• Entries supplied
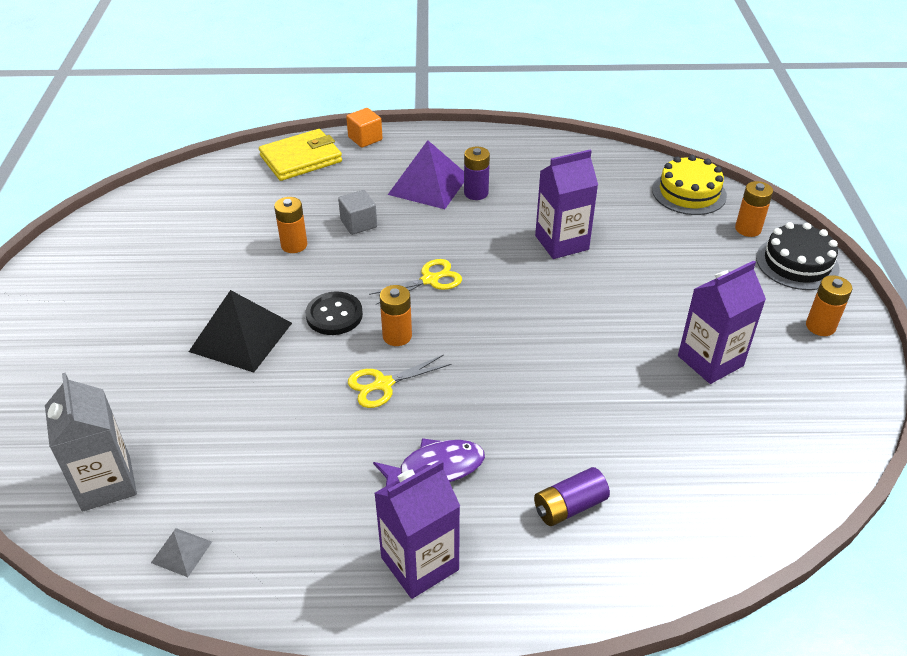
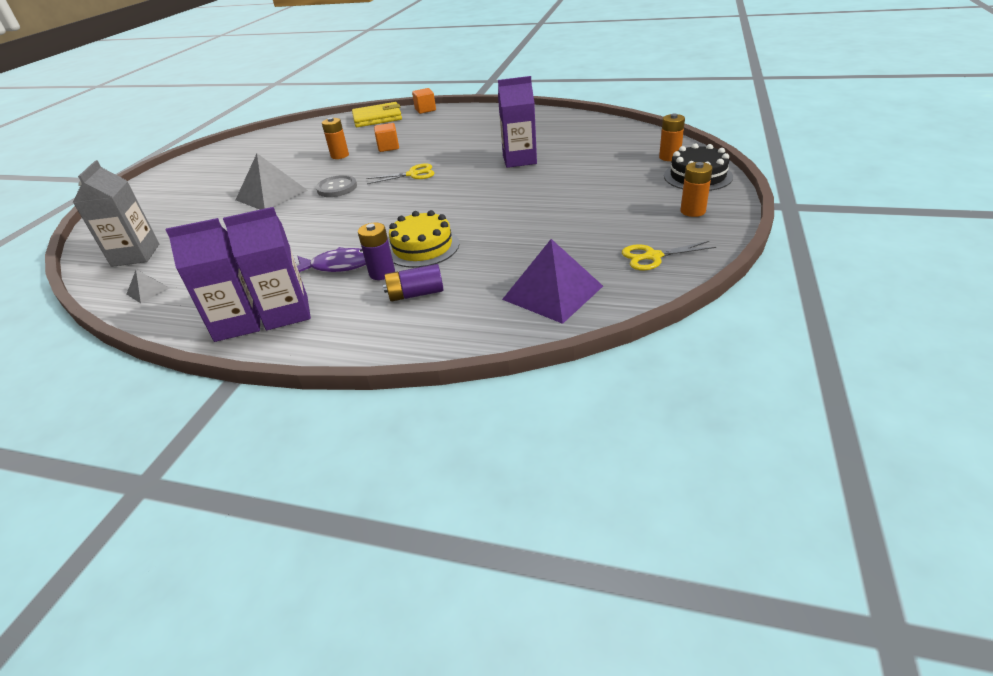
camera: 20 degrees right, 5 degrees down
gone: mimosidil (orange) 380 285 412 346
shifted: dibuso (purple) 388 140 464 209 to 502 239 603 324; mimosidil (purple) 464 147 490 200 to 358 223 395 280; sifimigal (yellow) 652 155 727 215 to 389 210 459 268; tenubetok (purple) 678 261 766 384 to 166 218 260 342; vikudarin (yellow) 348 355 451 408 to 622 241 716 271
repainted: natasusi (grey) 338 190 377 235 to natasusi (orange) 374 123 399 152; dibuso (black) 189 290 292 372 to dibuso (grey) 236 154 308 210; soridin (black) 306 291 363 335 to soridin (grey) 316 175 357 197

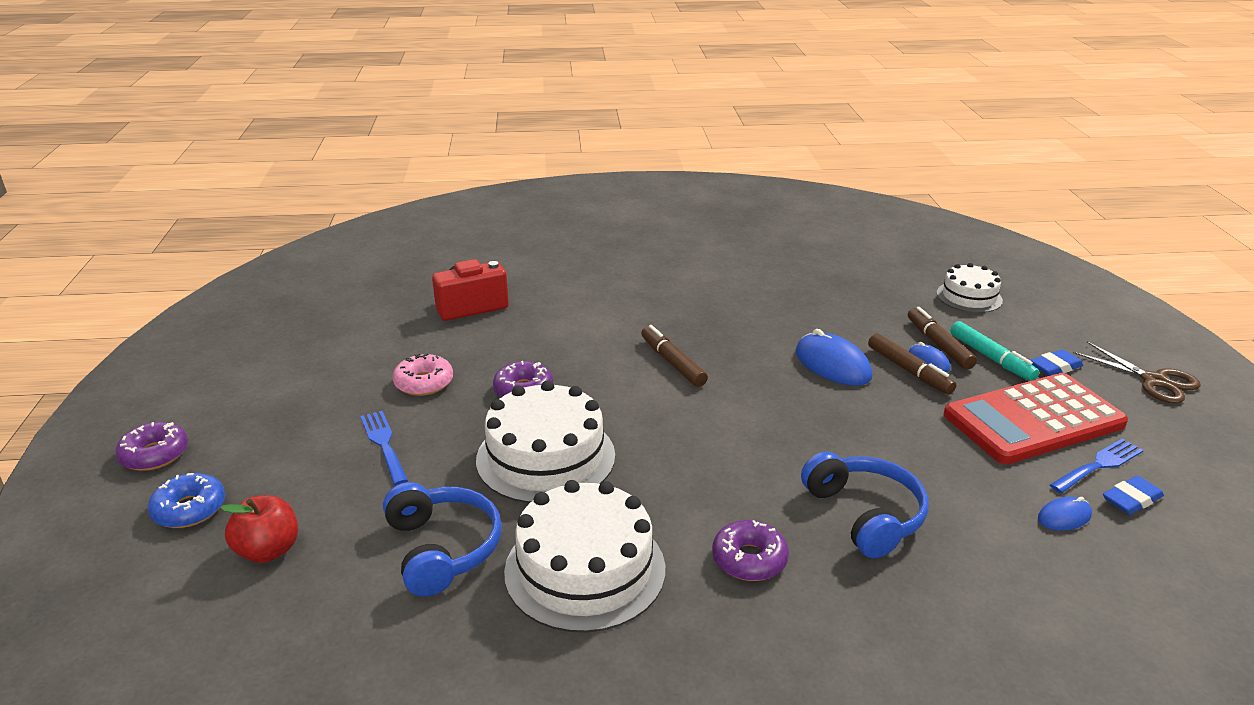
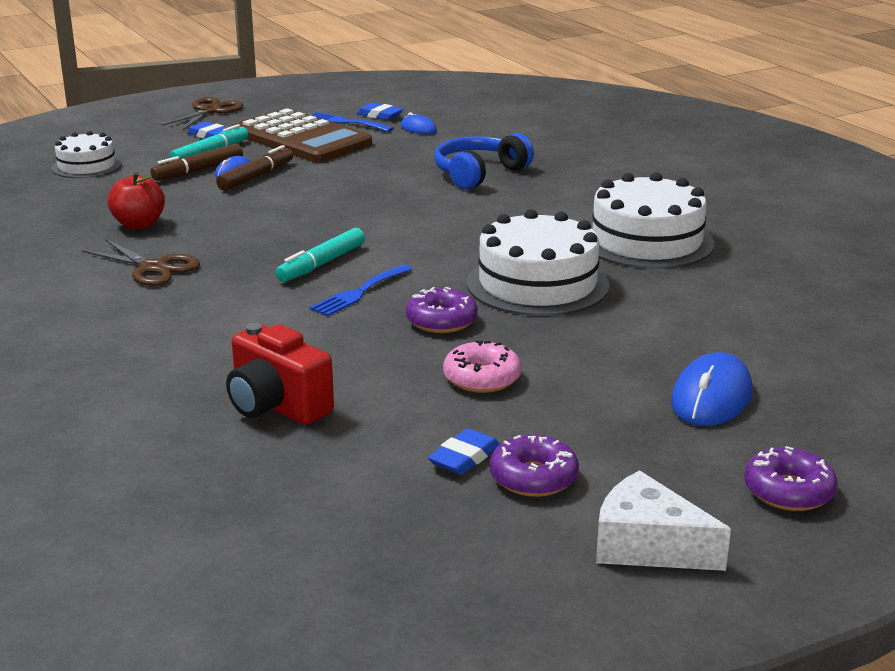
camera: 115 degrees left, 5 degrees down
gone: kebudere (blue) 148 473 225 528; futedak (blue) 383 482 502 597
new: vikudarin (brown) 82 239 200 286; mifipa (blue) 428 428 500 475; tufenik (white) 596 470 731 571
shifted: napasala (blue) 795 329 872 386 to 671 352 752 426; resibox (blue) 360 411 408 485 to 310 264 412 316; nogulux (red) 220 495 298 563 to 108 172 165 229; kebudere (purple) 712 520 789 581 to 490 435 579 497
repainted: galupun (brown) 641 325 708 387 to galupun (turquoise) 275 228 365 282; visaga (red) 944 373 1128 464 to visaga (brown) 233 108 372 163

• Task
Filter the entries down to the lines containing "mimosidil". Copy each of those lines.

• Result of the task
gone: mimosidil (orange) 380 285 412 346
shifted: dibuso (purple) 388 140 464 209 to 502 239 603 324; mimosidil (purple) 464 147 490 200 to 358 223 395 280; sifimigal (yellow) 652 155 727 215 to 389 210 459 268; tenubetok (purple) 678 261 766 384 to 166 218 260 342; vikudarin (yellow) 348 355 451 408 to 622 241 716 271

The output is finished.